■ **Exercise goal**:
Copy out the lines below without changing a word, beginning with the line that contains "oboes (248, 311)" and ending with the last line of the rows.

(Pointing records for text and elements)
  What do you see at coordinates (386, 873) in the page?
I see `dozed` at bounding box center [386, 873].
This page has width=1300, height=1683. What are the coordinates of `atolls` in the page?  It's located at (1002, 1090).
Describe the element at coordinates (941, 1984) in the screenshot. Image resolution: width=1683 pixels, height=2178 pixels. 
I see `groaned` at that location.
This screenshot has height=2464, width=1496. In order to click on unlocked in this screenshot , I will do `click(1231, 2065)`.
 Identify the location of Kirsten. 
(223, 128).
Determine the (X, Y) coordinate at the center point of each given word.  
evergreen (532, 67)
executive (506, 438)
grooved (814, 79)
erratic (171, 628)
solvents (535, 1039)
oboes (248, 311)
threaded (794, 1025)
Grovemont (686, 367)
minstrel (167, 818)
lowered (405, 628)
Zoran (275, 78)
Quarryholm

■ **Complete answer**:
oboes (248, 311)
threaded (794, 1025)
Grovemont (686, 367)
minstrel (167, 818)
lowered (405, 628)
Zoran (275, 78)
Quarryholm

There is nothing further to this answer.